WHAT YOU SHOULD DO
Reproduce all entries word for word.

INFORMATION SHOWN
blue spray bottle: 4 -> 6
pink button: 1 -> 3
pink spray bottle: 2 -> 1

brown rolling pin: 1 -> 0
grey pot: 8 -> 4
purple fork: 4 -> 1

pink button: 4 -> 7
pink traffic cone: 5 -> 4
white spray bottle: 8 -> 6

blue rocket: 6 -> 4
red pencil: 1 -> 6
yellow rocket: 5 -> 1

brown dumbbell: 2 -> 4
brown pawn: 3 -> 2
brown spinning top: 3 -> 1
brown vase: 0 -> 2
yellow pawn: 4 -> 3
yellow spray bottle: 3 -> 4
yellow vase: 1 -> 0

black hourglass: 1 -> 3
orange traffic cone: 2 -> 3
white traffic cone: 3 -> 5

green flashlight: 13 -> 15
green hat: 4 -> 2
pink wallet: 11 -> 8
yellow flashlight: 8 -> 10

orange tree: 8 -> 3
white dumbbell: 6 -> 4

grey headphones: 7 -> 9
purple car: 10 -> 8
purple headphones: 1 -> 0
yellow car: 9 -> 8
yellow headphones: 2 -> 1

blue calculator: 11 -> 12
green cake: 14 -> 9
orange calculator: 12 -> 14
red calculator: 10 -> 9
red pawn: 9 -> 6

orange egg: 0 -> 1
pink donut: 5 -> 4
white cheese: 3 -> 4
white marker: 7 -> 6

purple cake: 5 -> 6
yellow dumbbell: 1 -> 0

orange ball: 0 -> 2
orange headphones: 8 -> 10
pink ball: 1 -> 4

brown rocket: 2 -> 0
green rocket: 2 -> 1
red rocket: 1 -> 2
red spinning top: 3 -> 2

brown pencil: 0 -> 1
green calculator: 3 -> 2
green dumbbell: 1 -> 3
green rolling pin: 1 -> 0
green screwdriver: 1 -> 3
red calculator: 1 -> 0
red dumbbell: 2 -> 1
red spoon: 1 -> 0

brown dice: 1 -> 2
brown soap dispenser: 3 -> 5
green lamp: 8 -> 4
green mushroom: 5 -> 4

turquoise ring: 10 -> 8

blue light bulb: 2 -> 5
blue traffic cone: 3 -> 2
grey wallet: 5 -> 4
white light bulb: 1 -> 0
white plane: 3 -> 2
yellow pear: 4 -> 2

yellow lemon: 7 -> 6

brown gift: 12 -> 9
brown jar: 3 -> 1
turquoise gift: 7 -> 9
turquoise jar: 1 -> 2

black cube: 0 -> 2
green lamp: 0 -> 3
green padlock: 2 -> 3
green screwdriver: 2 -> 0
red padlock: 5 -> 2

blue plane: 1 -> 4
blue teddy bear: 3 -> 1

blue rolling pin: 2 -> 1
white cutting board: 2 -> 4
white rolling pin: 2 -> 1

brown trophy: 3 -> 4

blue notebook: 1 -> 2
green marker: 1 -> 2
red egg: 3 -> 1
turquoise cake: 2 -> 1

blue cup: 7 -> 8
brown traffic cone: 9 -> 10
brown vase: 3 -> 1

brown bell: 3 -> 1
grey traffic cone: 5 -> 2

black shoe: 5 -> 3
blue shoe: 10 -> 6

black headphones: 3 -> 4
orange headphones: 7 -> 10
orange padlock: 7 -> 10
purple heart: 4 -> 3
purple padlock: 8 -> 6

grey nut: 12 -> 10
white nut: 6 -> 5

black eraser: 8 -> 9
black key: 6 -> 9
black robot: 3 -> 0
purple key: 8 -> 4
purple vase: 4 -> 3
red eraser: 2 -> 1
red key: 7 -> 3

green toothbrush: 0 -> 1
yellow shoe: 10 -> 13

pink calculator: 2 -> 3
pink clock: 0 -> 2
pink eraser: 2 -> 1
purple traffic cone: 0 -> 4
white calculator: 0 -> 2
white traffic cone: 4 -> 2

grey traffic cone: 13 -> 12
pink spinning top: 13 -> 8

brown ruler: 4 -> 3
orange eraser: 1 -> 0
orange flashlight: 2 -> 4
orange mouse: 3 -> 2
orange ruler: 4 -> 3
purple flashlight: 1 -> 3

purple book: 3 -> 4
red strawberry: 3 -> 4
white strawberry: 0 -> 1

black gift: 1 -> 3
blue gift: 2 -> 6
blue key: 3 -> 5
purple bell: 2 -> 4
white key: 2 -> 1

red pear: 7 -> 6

PROBLEM SOLUTION
blue spray bottle: 4 -> 6
pink button: 1 -> 3
pink spray bottle: 2 -> 1

brown rolling pin: 1 -> 0
grey pot: 8 -> 4
purple fork: 4 -> 1

pink button: 4 -> 7
pink traffic cone: 5 -> 4
white spray bottle: 8 -> 6

blue rocket: 6 -> 4
red pencil: 1 -> 6
yellow rocket: 5 -> 1

brown dumbbell: 2 -> 4
brown pawn: 3 -> 2
brown spinning top: 3 -> 1
brown vase: 0 -> 2
yellow pawn: 4 -> 3
yellow spray bottle: 3 -> 4
yellow vase: 1 -> 0

black hourglass: 1 -> 3
orange traffic cone: 2 -> 3
white traffic cone: 3 -> 5

green flashlight: 13 -> 15
green hat: 4 -> 2
pink wallet: 11 -> 8
yellow flashlight: 8 -> 10

orange tree: 8 -> 3
white dumbbell: 6 -> 4

grey headphones: 7 -> 9
purple car: 10 -> 8
purple headphones: 1 -> 0
yellow car: 9 -> 8
yellow headphones: 2 -> 1

blue calculator: 11 -> 12
green cake: 14 -> 9
orange calculator: 12 -> 14
red calculator: 10 -> 9
red pawn: 9 -> 6

orange egg: 0 -> 1
pink donut: 5 -> 4
white cheese: 3 -> 4
white marker: 7 -> 6

purple cake: 5 -> 6
yellow dumbbell: 1 -> 0

orange ball: 0 -> 2
orange headphones: 8 -> 10
pink ball: 1 -> 4

brown rocket: 2 -> 0
green rocket: 2 -> 1
red rocket: 1 -> 2
red spinning top: 3 -> 2

brown pencil: 0 -> 1
green calculator: 3 -> 2
green dumbbell: 1 -> 3
green rolling pin: 1 -> 0
green screwdriver: 1 -> 3
red calculator: 1 -> 0
red dumbbell: 2 -> 1
red spoon: 1 -> 0

brown dice: 1 -> 2
brown soap dispenser: 3 -> 5
green lamp: 8 -> 4
green mushroom: 5 -> 4

turquoise ring: 10 -> 8

blue light bulb: 2 -> 5
blue traffic cone: 3 -> 2
grey wallet: 5 -> 4
white light bulb: 1 -> 0
white plane: 3 -> 2
yellow pear: 4 -> 2

yellow lemon: 7 -> 6

brown gift: 12 -> 9
brown jar: 3 -> 1
turquoise gift: 7 -> 9
turquoise jar: 1 -> 2

black cube: 0 -> 2
green lamp: 0 -> 3
green padlock: 2 -> 3
green screwdriver: 2 -> 0
red padlock: 5 -> 2

blue plane: 1 -> 4
blue teddy bear: 3 -> 1

blue rolling pin: 2 -> 1
white cutting board: 2 -> 4
white rolling pin: 2 -> 1

brown trophy: 3 -> 4

blue notebook: 1 -> 2
green marker: 1 -> 2
red egg: 3 -> 1
turquoise cake: 2 -> 1

blue cup: 7 -> 8
brown traffic cone: 9 -> 10
brown vase: 3 -> 1

brown bell: 3 -> 1
grey traffic cone: 5 -> 2

black shoe: 5 -> 3
blue shoe: 10 -> 6

black headphones: 3 -> 4
orange headphones: 7 -> 10
orange padlock: 7 -> 10
purple heart: 4 -> 3
purple padlock: 8 -> 6

grey nut: 12 -> 10
white nut: 6 -> 5

black eraser: 8 -> 9
black key: 6 -> 9
black robot: 3 -> 0
purple key: 8 -> 4
purple vase: 4 -> 3
red eraser: 2 -> 1
red key: 7 -> 3

green toothbrush: 0 -> 1
yellow shoe: 10 -> 13

pink calculator: 2 -> 3
pink clock: 0 -> 2
pink eraser: 2 -> 1
purple traffic cone: 0 -> 4
white calculator: 0 -> 2
white traffic cone: 4 -> 2

grey traffic cone: 13 -> 12
pink spinning top: 13 -> 8

brown ruler: 4 -> 3
orange eraser: 1 -> 0
orange flashlight: 2 -> 4
orange mouse: 3 -> 2
orange ruler: 4 -> 3
purple flashlight: 1 -> 3

purple book: 3 -> 4
red strawberry: 3 -> 4
white strawberry: 0 -> 1

black gift: 1 -> 3
blue gift: 2 -> 6
blue key: 3 -> 5
purple bell: 2 -> 4
white key: 2 -> 1

red pear: 7 -> 6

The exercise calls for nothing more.